DATA TO USE below:

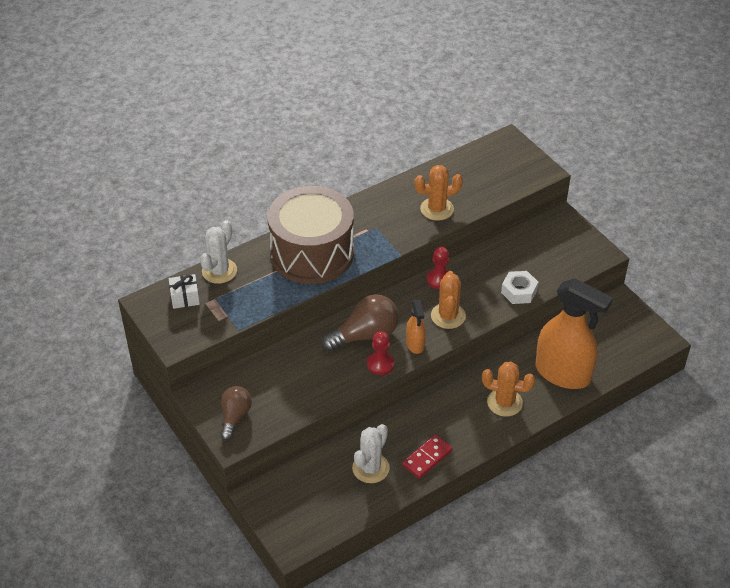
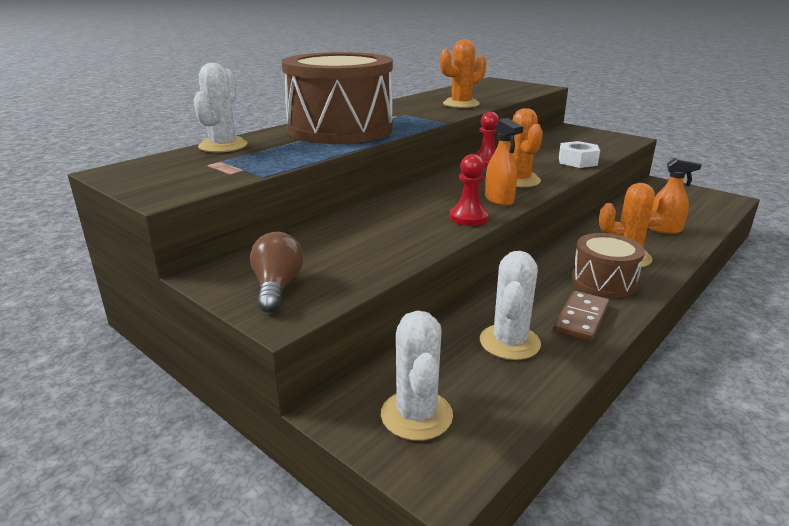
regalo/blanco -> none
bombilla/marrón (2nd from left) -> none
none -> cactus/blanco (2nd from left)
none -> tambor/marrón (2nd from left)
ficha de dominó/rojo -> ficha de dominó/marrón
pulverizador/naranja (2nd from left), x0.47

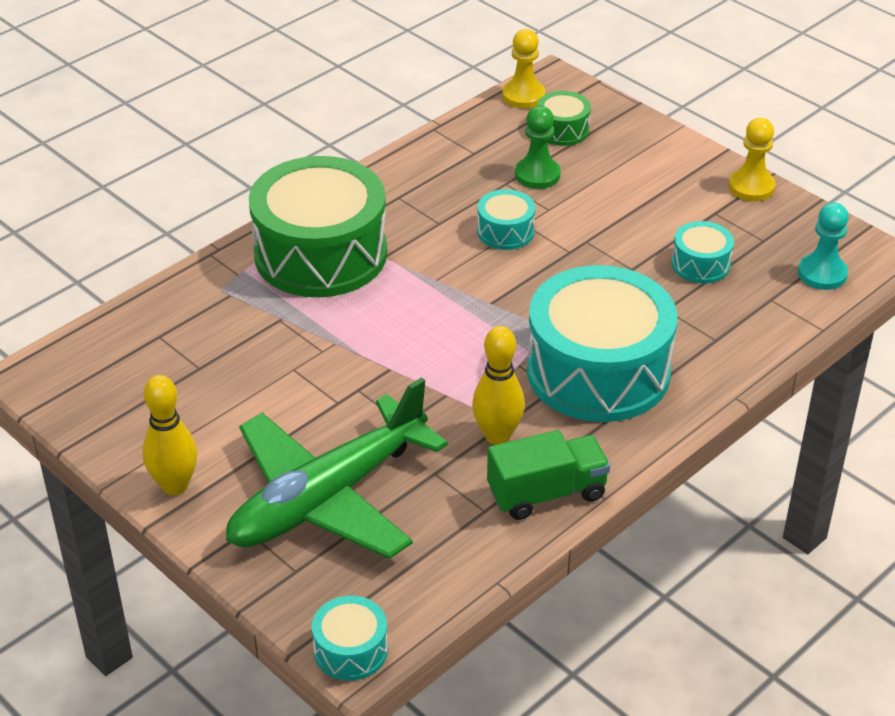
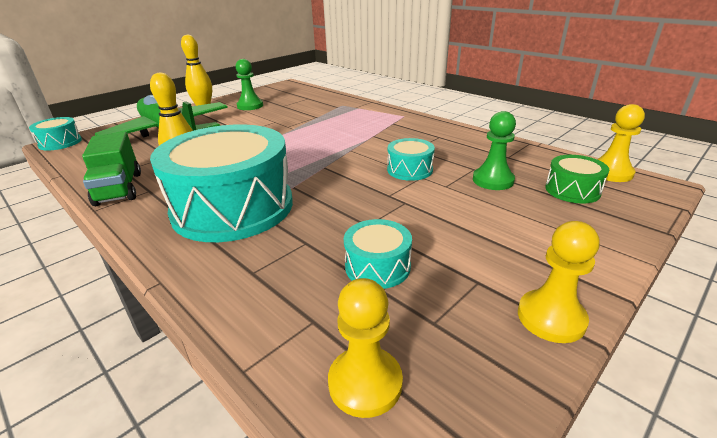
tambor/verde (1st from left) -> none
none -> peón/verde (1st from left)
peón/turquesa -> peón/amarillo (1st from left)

End of DATA TO USE.
DATA TO USE below:

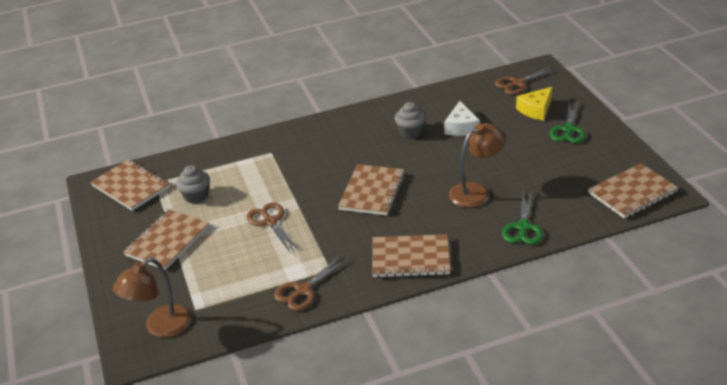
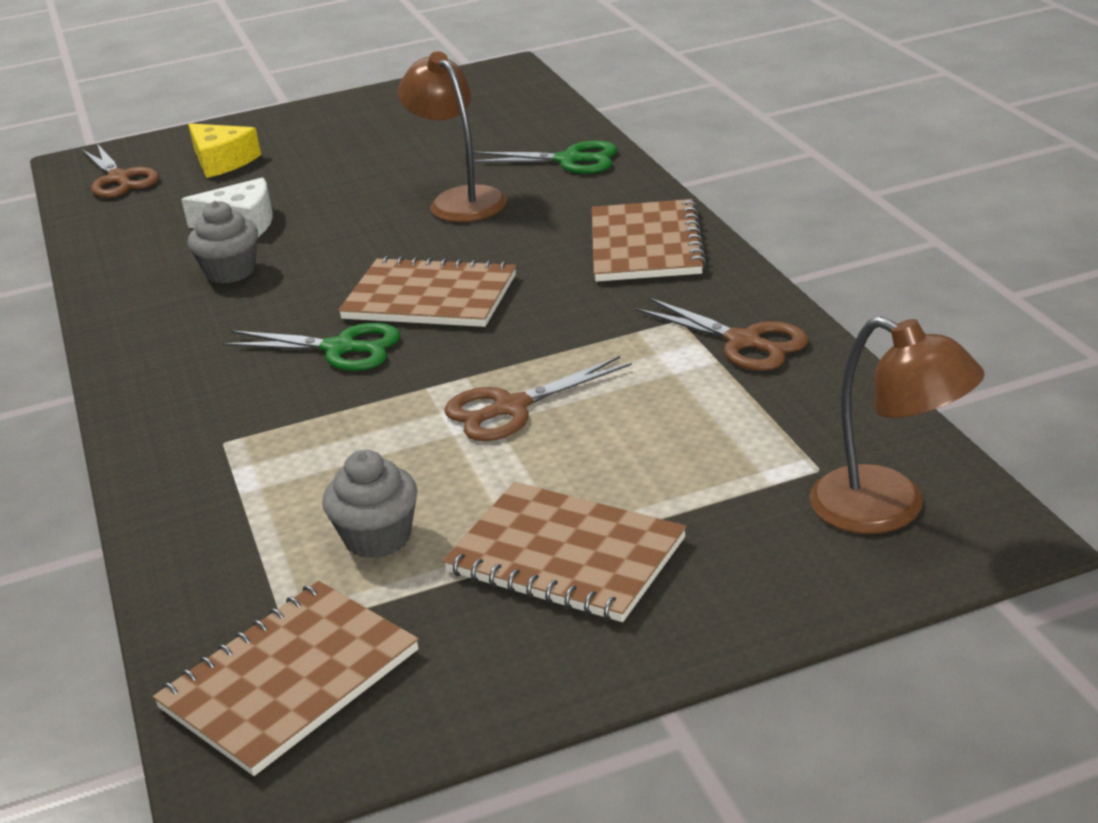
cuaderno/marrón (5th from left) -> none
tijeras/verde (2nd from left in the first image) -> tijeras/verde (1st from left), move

End of DATA TO USE.

WHAT THIS TASK INVOLVES
Which lines of the records above contain the word "none"? Report each one.

PROBLEM SOLUTION
regalo/blanco -> none
bombilla/marrón (2nd from left) -> none
none -> cactus/blanco (2nd from left)
none -> tambor/marrón (2nd from left)
tambor/verde (1st from left) -> none
none -> peón/verde (1st from left)
cuaderno/marrón (5th from left) -> none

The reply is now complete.